▶ [ASSIGNED TASK]
Each entry should be repeated exactly. Its pictures should not be.

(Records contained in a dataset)
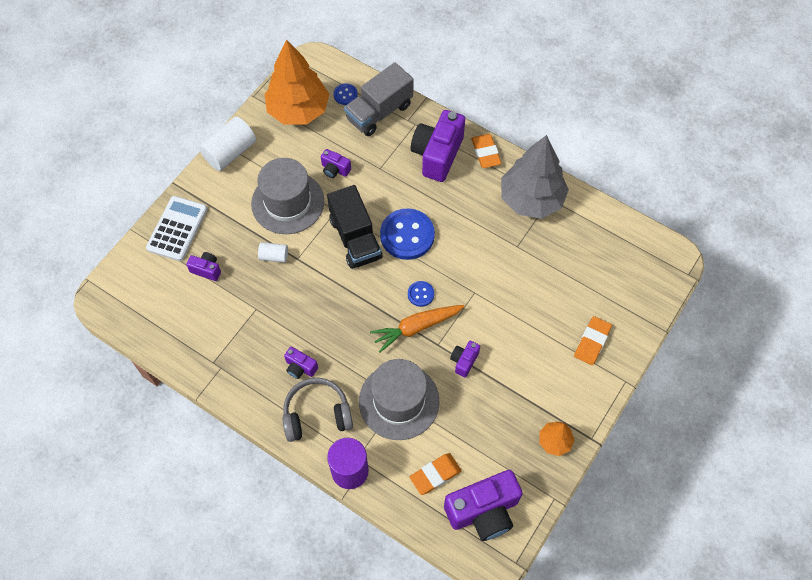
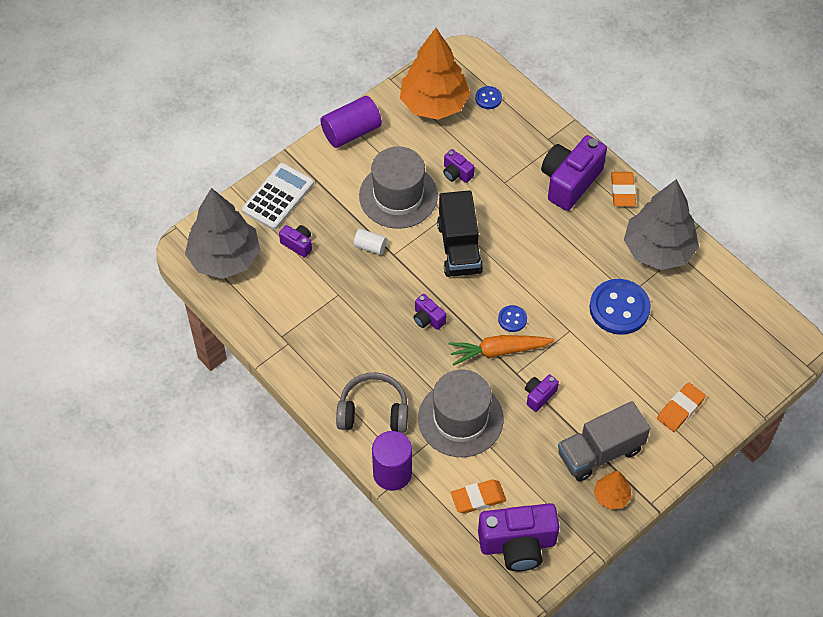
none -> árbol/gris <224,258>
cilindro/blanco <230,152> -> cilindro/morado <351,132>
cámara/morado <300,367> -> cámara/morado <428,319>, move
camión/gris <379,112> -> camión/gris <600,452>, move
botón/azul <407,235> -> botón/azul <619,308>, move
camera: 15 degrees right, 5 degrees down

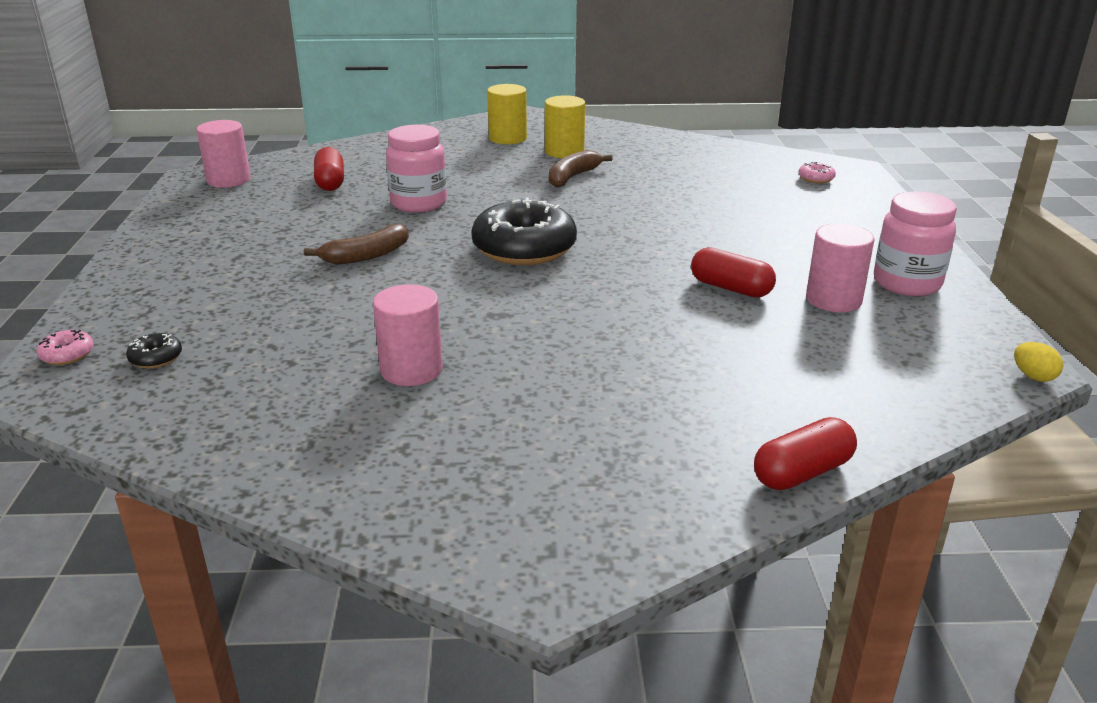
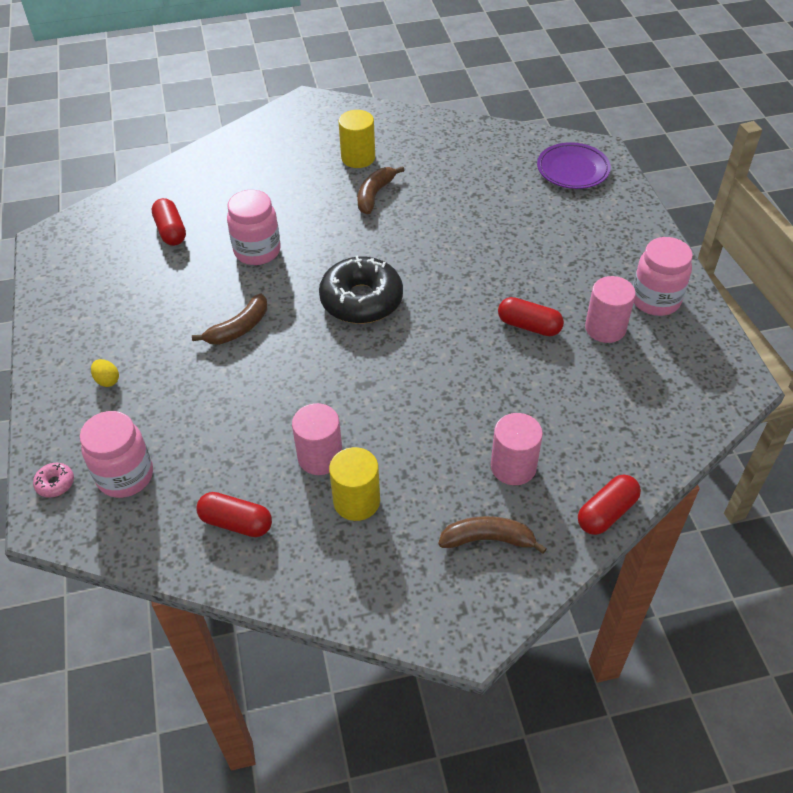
rosquilla/negro <156,358> -> tarro/rosa <125,476>
huevo/amarillo <1033,376> -> huevo/amarillo <107,380>, move
none -> cápsula/rojo <236,523>
cilindro/amarillo <507,138> -> cilindro/amarillo <356,501>, move
none -> plátano/marrón <488,539>
cilindro/rosa <228,180> -> cilindro/rosa <513,466>, move
rosquilla/rosa <816,178> -> plato/morado <572,170>
camera: 10 degrees left, 20 degrees up

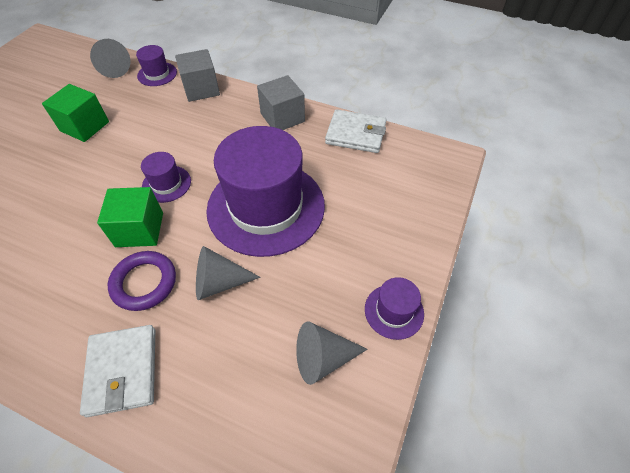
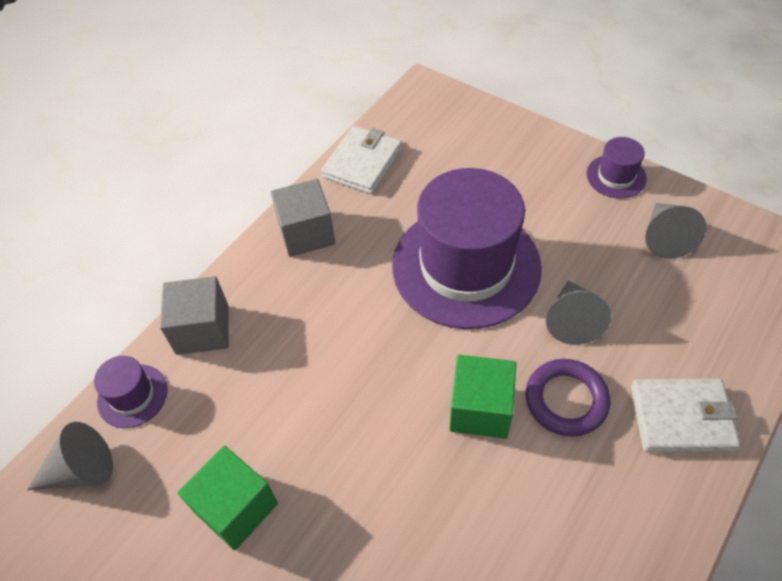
sombrero/morado <166,184> -> none
camera: 75 degrees left, 0 degrees up

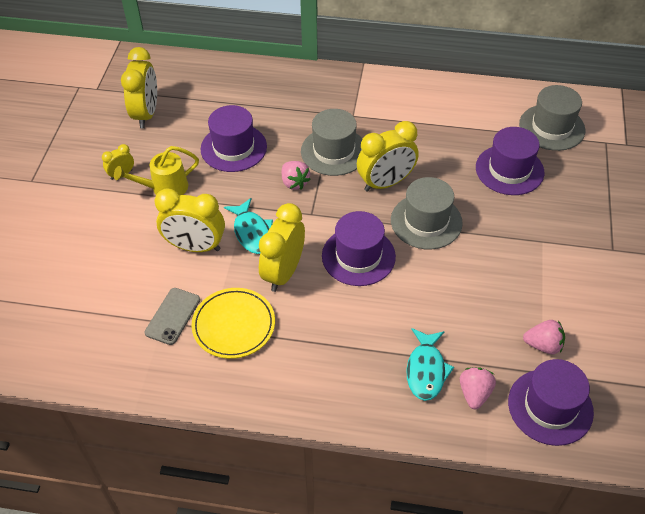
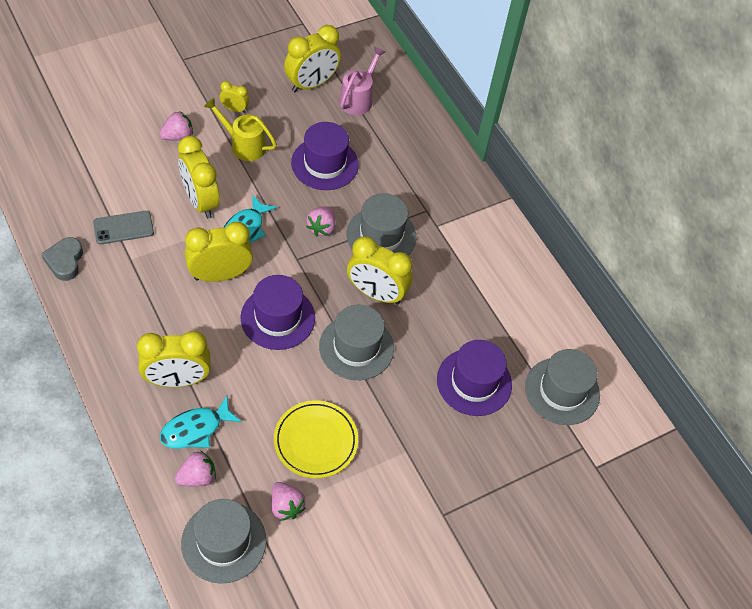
none -> corazón/gris <65,261>
none -> despertador/amarillo <177,380>
none -> fresa/rosa <177,136>
sombrero/morado <550,407> -> sombrero/gris <223,542>
plato/amarillo <234,325> -> plato/amarillo <315,441>, move
none -> regadera/rosa <358,98>
camera: 45 degrees right, 5 degrees up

▶ [EXPECTED ANSWER]
none -> árbol/gris <224,258>
cilindro/blanco <230,152> -> cilindro/morado <351,132>
cámara/morado <300,367> -> cámara/morado <428,319>, move
camión/gris <379,112> -> camión/gris <600,452>, move
botón/azul <407,235> -> botón/azul <619,308>, move
camera: 15 degrees right, 5 degrees down

rosquilla/negro <156,358> -> tarro/rosa <125,476>
huevo/amarillo <1033,376> -> huevo/amarillo <107,380>, move
none -> cápsula/rojo <236,523>
cilindro/amarillo <507,138> -> cilindro/amarillo <356,501>, move
none -> plátano/marrón <488,539>
cilindro/rosa <228,180> -> cilindro/rosa <513,466>, move
rosquilla/rosa <816,178> -> plato/morado <572,170>
camera: 10 degrees left, 20 degrees up

sombrero/morado <166,184> -> none
camera: 75 degrees left, 0 degrees up

none -> corazón/gris <65,261>
none -> despertador/amarillo <177,380>
none -> fresa/rosa <177,136>
sombrero/morado <550,407> -> sombrero/gris <223,542>
plato/amarillo <234,325> -> plato/amarillo <315,441>, move
none -> regadera/rosa <358,98>
camera: 45 degrees right, 5 degrees up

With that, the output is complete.